[[ Records provided open ]]

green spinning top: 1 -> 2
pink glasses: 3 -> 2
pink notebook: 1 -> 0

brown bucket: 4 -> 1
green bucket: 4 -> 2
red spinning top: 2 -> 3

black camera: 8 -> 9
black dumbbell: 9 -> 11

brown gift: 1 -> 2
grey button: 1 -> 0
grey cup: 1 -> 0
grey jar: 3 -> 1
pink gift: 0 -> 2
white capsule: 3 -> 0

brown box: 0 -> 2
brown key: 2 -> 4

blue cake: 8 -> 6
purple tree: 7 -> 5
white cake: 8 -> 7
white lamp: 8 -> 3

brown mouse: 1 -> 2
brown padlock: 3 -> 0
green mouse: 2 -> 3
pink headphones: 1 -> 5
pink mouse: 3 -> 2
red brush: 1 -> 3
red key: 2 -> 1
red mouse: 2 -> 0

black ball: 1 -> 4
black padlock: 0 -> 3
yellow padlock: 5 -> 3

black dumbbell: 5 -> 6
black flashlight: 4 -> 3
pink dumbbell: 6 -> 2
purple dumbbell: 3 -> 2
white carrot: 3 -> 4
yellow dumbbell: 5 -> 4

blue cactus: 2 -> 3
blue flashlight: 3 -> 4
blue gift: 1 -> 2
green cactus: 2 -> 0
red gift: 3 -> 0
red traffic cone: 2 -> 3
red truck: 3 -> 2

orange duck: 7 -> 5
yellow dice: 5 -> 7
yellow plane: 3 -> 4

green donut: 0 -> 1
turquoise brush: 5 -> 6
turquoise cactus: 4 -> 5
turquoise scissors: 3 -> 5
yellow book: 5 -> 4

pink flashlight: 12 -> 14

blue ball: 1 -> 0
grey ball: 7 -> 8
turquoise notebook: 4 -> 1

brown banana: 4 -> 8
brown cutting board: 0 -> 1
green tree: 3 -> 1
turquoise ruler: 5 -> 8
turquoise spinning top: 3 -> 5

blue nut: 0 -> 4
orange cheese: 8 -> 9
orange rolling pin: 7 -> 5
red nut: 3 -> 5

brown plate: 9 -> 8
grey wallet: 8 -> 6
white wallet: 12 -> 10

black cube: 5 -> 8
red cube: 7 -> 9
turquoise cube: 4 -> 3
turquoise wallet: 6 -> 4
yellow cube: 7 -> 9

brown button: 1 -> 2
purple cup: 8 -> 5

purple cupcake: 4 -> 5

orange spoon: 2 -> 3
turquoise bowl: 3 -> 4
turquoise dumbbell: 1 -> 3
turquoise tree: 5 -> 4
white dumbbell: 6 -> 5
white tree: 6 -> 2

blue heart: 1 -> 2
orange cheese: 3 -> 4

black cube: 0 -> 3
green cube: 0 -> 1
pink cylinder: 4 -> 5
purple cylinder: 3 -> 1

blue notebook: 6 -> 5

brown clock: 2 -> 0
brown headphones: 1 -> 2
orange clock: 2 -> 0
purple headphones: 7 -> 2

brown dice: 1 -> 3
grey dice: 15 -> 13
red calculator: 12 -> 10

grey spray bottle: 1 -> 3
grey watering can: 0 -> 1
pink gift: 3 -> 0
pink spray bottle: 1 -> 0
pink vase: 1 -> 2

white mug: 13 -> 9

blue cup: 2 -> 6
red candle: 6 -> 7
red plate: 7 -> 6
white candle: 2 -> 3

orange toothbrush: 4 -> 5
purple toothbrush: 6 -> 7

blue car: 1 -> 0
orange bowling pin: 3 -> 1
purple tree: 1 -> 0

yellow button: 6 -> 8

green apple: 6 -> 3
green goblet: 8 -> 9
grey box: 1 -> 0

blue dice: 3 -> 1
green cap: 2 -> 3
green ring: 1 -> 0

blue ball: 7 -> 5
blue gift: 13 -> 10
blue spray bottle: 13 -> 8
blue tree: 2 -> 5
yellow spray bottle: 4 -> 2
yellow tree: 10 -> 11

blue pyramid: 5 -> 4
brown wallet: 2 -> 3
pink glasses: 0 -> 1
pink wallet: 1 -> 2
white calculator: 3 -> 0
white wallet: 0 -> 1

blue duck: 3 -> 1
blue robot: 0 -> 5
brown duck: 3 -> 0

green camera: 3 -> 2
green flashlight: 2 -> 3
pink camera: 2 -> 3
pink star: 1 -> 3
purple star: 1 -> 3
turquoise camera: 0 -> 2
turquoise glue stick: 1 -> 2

[[ Records provided closed ]]

### Exercise objective:
Going through the entries above line by line, work out how many lines include the word "calculator". Only the number is required.

### Solution for this problem:
2